> What is being asked
Below are the entries; give again exactly the lines from the one mentioning "T2: PNP BD140" through the one mentioning "SW2: switch (COM, IN2) -> button (COM, IN2)", inclusive.
——
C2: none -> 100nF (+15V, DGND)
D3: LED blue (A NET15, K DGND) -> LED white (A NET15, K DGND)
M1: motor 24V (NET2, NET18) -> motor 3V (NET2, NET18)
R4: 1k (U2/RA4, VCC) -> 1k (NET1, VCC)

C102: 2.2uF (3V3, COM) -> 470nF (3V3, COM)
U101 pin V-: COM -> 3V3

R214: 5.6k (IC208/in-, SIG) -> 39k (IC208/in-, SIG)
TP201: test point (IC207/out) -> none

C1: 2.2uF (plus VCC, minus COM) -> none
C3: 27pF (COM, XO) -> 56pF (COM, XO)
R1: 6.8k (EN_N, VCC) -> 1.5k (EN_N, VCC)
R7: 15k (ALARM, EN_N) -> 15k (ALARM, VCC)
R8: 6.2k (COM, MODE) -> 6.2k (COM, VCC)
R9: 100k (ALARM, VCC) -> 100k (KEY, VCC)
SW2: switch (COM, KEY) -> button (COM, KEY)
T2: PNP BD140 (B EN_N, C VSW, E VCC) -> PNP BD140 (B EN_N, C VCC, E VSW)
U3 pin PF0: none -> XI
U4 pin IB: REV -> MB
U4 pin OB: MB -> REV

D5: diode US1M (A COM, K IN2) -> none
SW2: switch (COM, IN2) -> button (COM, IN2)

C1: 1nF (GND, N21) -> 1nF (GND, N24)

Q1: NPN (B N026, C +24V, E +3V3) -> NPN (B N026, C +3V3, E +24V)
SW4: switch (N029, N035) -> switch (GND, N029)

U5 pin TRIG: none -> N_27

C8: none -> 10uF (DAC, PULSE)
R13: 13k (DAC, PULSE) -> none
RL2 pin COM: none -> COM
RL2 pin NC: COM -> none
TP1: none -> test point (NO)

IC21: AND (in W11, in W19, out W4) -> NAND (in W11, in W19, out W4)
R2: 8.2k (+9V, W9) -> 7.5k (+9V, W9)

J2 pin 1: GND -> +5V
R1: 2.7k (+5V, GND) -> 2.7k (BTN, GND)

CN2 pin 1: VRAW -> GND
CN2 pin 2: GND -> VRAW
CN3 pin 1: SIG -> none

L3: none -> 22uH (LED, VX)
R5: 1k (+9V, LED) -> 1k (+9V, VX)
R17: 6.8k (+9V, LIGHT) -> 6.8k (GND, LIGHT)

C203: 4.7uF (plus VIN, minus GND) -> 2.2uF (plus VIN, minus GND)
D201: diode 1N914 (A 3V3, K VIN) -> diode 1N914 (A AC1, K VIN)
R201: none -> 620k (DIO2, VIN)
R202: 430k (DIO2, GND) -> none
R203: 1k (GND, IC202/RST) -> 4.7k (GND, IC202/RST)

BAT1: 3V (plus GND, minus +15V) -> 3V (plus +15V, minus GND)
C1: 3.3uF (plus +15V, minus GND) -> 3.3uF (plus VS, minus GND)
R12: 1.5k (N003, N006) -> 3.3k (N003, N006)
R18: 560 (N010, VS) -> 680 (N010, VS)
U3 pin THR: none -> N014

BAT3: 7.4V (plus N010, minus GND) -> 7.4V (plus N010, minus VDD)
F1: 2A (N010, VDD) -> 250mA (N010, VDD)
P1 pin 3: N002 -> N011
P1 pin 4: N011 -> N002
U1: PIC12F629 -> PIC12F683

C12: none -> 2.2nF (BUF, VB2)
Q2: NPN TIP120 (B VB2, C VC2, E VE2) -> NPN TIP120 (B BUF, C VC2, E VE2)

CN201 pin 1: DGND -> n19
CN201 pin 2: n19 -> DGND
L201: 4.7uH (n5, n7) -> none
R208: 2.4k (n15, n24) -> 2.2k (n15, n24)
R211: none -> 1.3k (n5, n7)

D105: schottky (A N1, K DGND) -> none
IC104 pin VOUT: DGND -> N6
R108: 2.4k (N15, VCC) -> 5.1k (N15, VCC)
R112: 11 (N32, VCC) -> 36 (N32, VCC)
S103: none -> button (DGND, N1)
——
> Output of the exercise
T2: PNP BD140 (B EN_N, C VSW, E VCC) -> PNP BD140 (B EN_N, C VCC, E VSW)
U3 pin PF0: none -> XI
U4 pin IB: REV -> MB
U4 pin OB: MB -> REV

D5: diode US1M (A COM, K IN2) -> none
SW2: switch (COM, IN2) -> button (COM, IN2)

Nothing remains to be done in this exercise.